-- PROBLEM --
What's wanted here is the full listing below, repeated exactly, with no images in it.

+++++

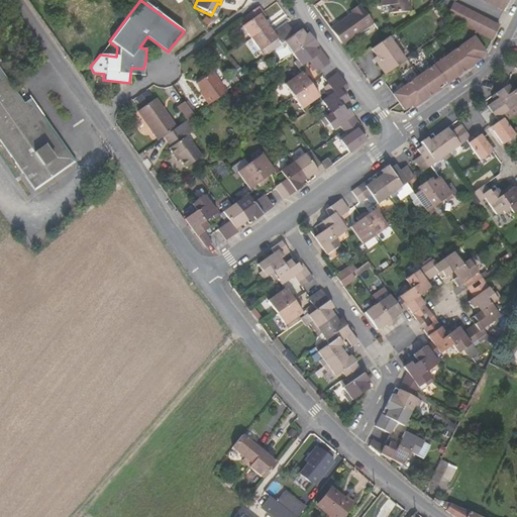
[(380,0),(381,6),(388,6),(389,13),(400,13),(400,7),(409,7),(408,0),(380,0)]
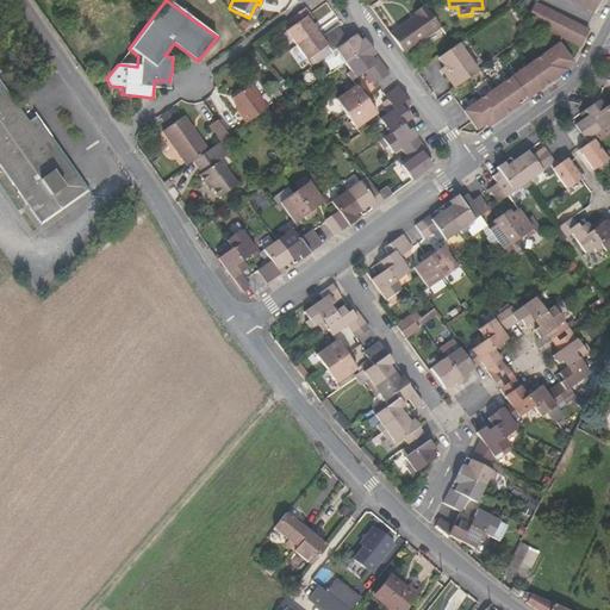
[(568,0),(592,12),(598,0),(568,0)]
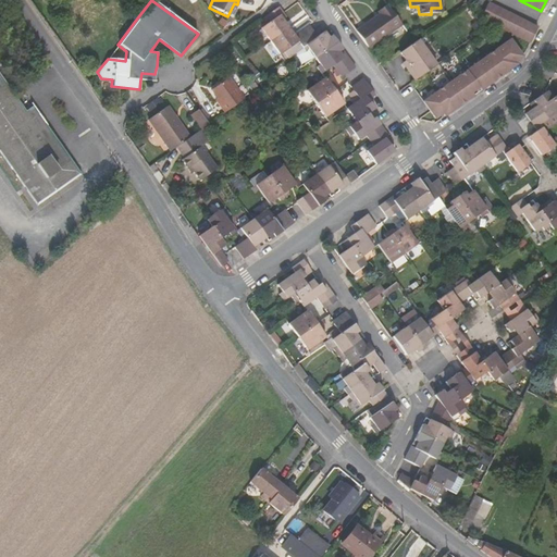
[(487,2),(480,19),(529,44),(537,27),(487,2)]
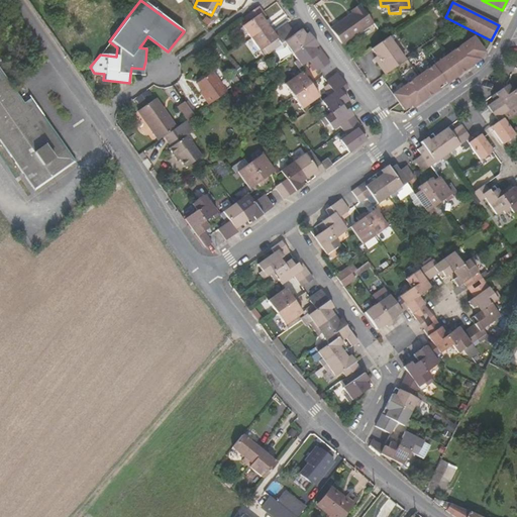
[(330,29),(341,44),(372,23),(358,5),(349,10),(351,13),(330,29)]
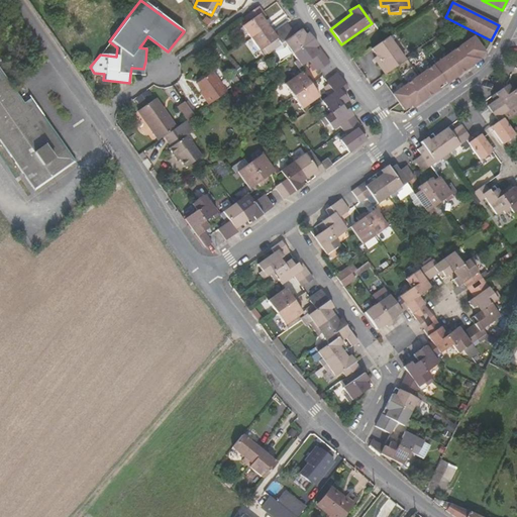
[(249,20),(241,26),(250,39),(269,27),(263,19),(266,16),(263,12),(259,6),(245,15),(249,20)]
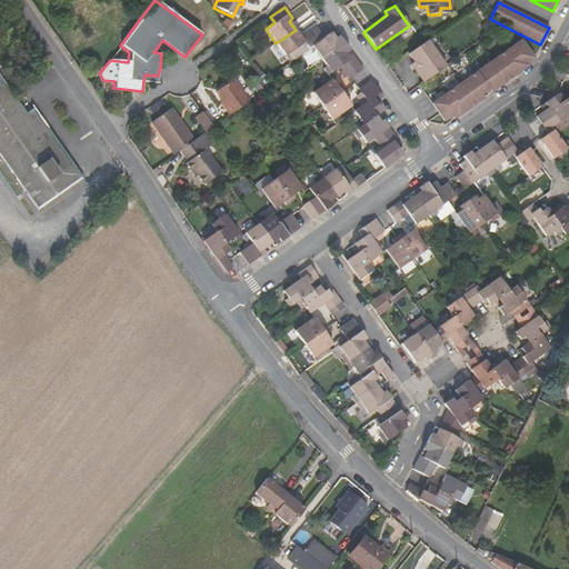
[(319,32),(315,27),(303,35),(306,37),(301,39),(296,30),(276,43),(286,57),(305,43),(319,32)]
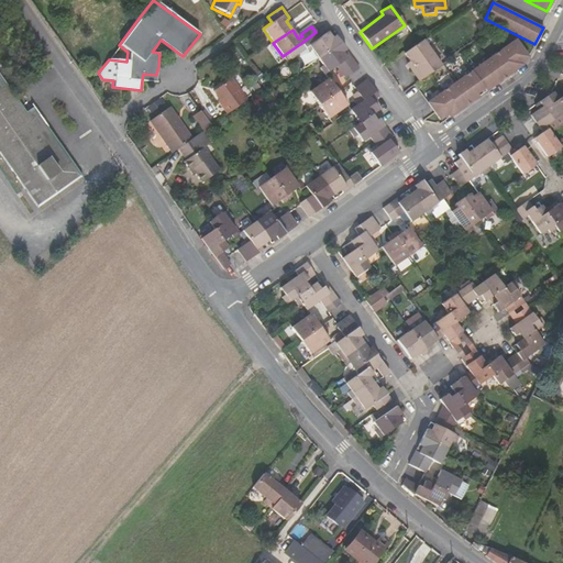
[(316,32),(301,43),(310,55),(315,54),(318,59),(340,44),(335,37),(331,40),(327,33),(320,37),(316,32)]
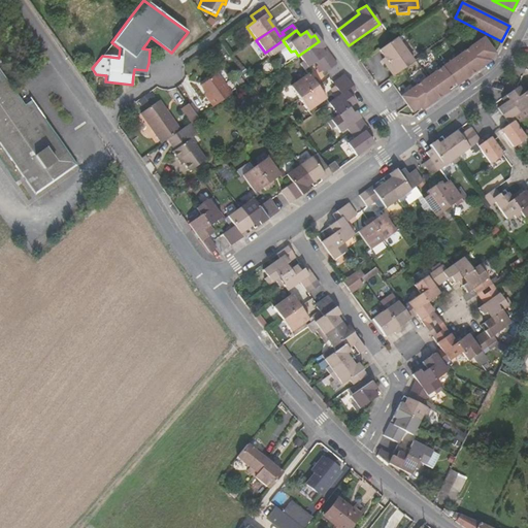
[(481,63),(484,65),(491,60),(489,57),(495,53),(483,36),(401,96),(413,112),(420,106),(422,109),(430,103),(428,101),(434,97),(435,99),(450,90),(448,87),(454,83),(456,85),(476,70),(475,67),(481,63)]
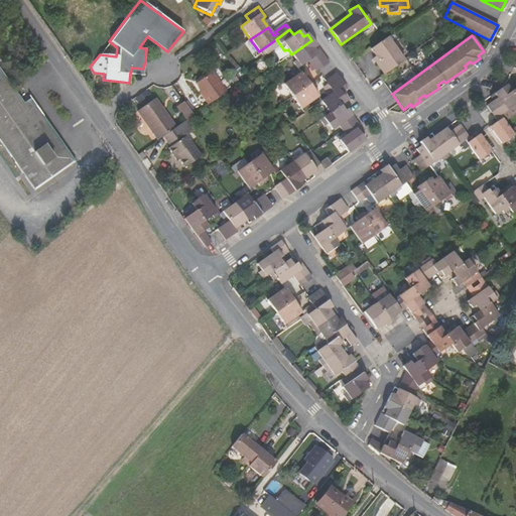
[(383,39),(371,48),(379,59),(376,62),(384,75),(404,60),(388,36),(383,39)]
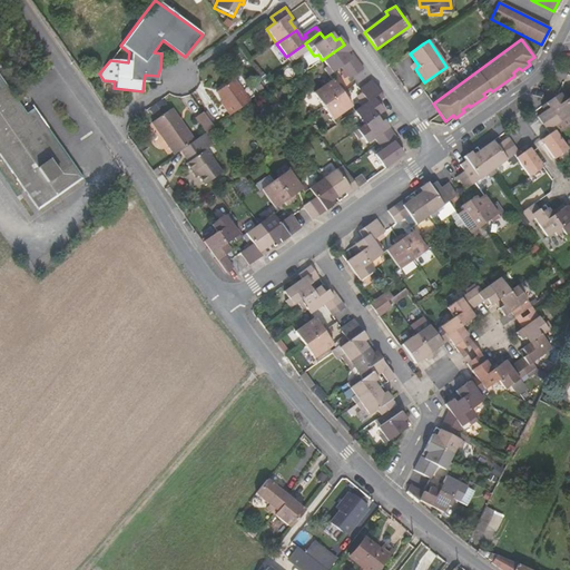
[(344,45),(322,60),(327,66),(323,68),(328,76),(341,67),(345,74),(359,64),(354,58),(350,60),(346,55),(350,52),(344,45)]
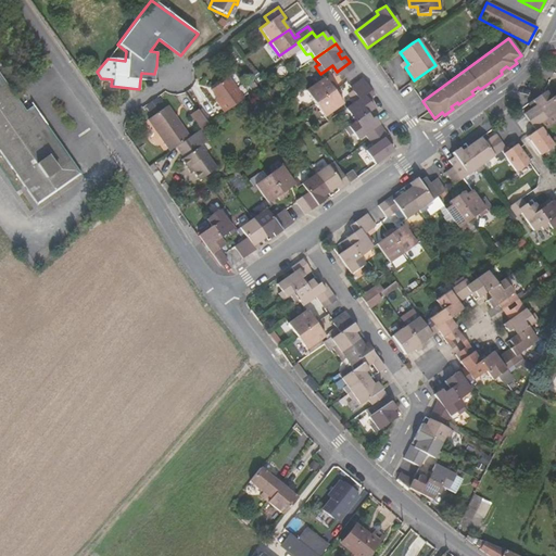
[(350,62),(337,72),(341,77),(342,76),(354,68),(350,62)]
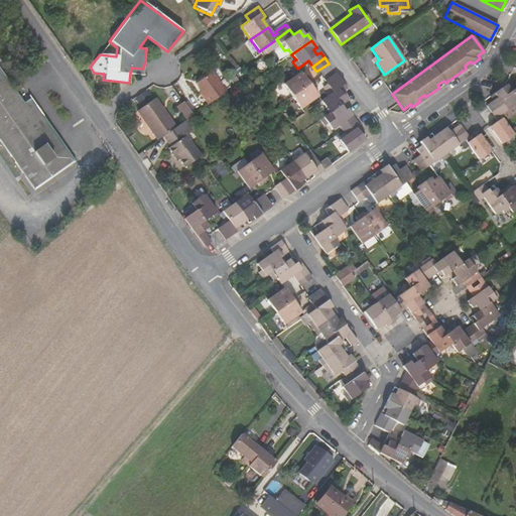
[(76,161),(31,100),(25,104),(0,69),(0,142),(33,190),(76,161)]
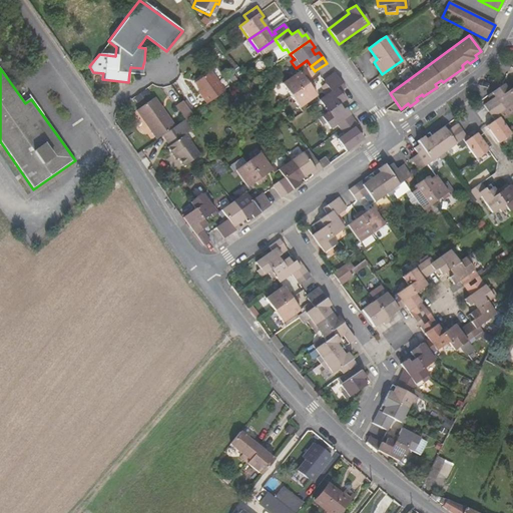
[(202,97),(200,98),(205,104),(223,92),(209,72),(192,84),(202,97)]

+++++

-- SOLUTION TO THIS EXERCISE --
[(380,0),(381,6),(388,6),(389,13),(400,13),(400,7),(409,7),(408,0),(380,0)]
[(568,0),(592,12),(598,0),(568,0)]
[(487,2),(480,19),(529,44),(537,27),(487,2)]
[(330,29),(341,44),(372,23),(358,5),(349,10),(351,13),(330,29)]
[(249,20),(241,26),(250,39),(269,27),(263,19),(266,16),(263,12),(259,6),(245,15),(249,20)]
[(319,32),(315,27),(303,35),(306,37),(301,39),(296,30),(276,43),(286,57),(305,43),(319,32)]
[(316,32),(301,43),(310,55),(315,54),(318,59),(340,44),(335,37),(331,40),(327,33),(320,37),(316,32)]
[(481,63),(484,65),(491,60),(489,57),(495,53),(483,36),(401,96),(413,112),(420,106),(422,109),(430,103),(428,101),(434,97),(435,99),(450,90),(448,87),(454,83),(456,85),(476,70),(475,67),(481,63)]
[(383,39),(371,48),(379,59),(376,62),(384,75),(404,60),(388,36),(383,39)]
[(344,45),(322,60),(327,66),(323,68),(328,76),(341,67),(345,74),(359,64),(354,58),(350,60),(346,55),(350,52),(344,45)]
[(350,62),(337,72),(341,77),(342,76),(354,68),(350,62)]
[(76,161),(31,100),(25,104),(0,69),(0,142),(33,190),(76,161)]
[(202,97),(200,98),(205,104),(223,92),(209,72),(192,84),(202,97)]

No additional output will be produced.